Top of Material for this exercise

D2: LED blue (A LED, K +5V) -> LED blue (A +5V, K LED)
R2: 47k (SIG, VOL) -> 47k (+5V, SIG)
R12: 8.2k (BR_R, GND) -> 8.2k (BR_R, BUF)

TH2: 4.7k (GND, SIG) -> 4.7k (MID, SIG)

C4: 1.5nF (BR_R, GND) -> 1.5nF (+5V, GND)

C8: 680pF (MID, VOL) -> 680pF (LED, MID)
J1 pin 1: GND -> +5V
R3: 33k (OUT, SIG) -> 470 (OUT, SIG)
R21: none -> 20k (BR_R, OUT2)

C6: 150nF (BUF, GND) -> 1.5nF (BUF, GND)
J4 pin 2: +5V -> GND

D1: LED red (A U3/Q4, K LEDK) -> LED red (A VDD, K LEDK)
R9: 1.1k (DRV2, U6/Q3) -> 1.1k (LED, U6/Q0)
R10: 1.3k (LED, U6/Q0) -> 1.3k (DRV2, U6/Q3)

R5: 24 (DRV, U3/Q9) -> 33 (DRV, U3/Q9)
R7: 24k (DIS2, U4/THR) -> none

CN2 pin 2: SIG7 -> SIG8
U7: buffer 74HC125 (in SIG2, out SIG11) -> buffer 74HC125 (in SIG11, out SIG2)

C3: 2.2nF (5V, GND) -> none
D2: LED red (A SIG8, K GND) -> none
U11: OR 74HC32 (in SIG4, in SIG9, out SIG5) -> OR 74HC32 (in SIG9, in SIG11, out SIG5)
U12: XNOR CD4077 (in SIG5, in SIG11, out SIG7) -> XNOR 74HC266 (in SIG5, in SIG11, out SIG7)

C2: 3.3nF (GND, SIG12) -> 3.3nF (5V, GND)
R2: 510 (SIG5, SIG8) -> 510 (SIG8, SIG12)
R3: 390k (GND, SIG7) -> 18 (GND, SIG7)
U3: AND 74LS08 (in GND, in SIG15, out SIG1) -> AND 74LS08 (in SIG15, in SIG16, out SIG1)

Bottom of Material for this exercise

### What the task asks
Please return the lines above that run from the line containing "J1 pin 1: GND -> +5V" to the line containing "R9: 1.1k (DRV2, U6/Q3) -> 1.1k (LED, U6/Q0)", inclusive, exactly and with no other lines.

### Your solution
J1 pin 1: GND -> +5V
R3: 33k (OUT, SIG) -> 470 (OUT, SIG)
R21: none -> 20k (BR_R, OUT2)

C6: 150nF (BUF, GND) -> 1.5nF (BUF, GND)
J4 pin 2: +5V -> GND

D1: LED red (A U3/Q4, K LEDK) -> LED red (A VDD, K LEDK)
R9: 1.1k (DRV2, U6/Q3) -> 1.1k (LED, U6/Q0)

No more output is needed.